EXERCISE REQUIREMENTS :: Gather every line below that contains the word "object", and copy each one out.

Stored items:
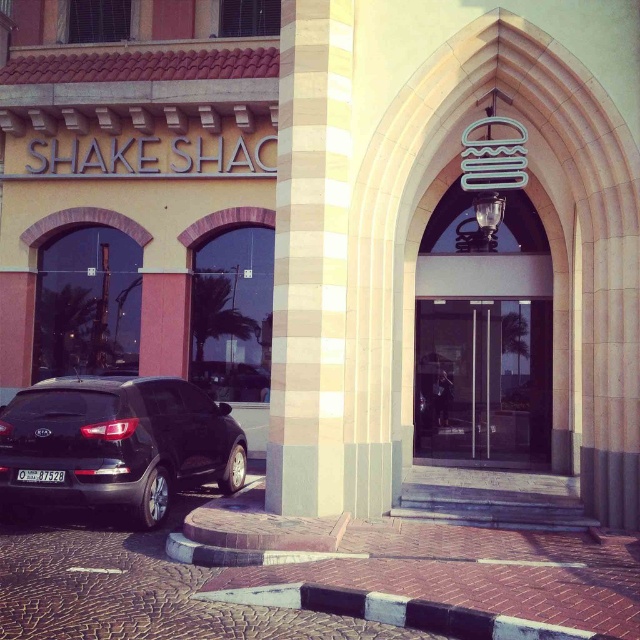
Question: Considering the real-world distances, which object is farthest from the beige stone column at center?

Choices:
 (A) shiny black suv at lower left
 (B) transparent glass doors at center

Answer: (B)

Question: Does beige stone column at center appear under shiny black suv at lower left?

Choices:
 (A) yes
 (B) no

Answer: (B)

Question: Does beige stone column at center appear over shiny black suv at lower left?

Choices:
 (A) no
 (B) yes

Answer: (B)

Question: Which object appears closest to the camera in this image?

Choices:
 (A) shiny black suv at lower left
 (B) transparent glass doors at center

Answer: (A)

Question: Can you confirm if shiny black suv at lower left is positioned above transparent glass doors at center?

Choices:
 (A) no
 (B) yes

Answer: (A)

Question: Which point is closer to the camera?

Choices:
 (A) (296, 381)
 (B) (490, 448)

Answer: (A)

* * *

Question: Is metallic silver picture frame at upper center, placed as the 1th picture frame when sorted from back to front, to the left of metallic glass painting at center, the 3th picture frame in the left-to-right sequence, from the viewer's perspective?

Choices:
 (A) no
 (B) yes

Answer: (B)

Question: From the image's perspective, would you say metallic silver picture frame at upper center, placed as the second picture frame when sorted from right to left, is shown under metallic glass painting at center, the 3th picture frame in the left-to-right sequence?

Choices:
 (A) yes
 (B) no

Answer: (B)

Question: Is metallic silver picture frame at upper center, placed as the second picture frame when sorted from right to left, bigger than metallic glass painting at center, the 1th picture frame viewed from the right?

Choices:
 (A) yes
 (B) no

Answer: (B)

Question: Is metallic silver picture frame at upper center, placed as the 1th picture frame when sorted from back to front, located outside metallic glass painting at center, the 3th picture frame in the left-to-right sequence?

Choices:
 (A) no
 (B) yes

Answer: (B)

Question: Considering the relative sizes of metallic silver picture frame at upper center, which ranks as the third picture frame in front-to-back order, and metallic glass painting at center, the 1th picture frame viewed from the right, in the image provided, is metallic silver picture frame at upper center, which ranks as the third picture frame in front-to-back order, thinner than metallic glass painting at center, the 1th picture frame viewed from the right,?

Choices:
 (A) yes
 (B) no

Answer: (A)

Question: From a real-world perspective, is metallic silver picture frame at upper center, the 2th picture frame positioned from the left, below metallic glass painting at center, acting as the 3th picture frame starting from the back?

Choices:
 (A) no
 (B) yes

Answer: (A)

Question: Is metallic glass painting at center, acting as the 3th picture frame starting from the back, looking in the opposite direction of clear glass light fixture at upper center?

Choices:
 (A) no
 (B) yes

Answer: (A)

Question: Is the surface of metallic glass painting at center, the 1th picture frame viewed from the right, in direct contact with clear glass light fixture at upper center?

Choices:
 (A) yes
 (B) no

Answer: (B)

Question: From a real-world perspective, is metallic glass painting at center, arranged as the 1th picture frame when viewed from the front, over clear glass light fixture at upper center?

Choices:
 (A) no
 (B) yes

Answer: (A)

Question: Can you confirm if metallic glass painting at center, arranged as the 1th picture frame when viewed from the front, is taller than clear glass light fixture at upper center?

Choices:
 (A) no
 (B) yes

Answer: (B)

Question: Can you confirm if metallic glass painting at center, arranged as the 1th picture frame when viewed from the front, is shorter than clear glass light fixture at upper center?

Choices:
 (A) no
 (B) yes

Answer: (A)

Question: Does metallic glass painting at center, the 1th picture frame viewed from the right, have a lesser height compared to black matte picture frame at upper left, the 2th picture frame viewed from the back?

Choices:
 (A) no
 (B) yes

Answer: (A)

RESULT BELOW ::
Question: Considering the real-world distances, which object is farthest from the beige stone column at center?
Question: Which object appears closest to the camera in this image?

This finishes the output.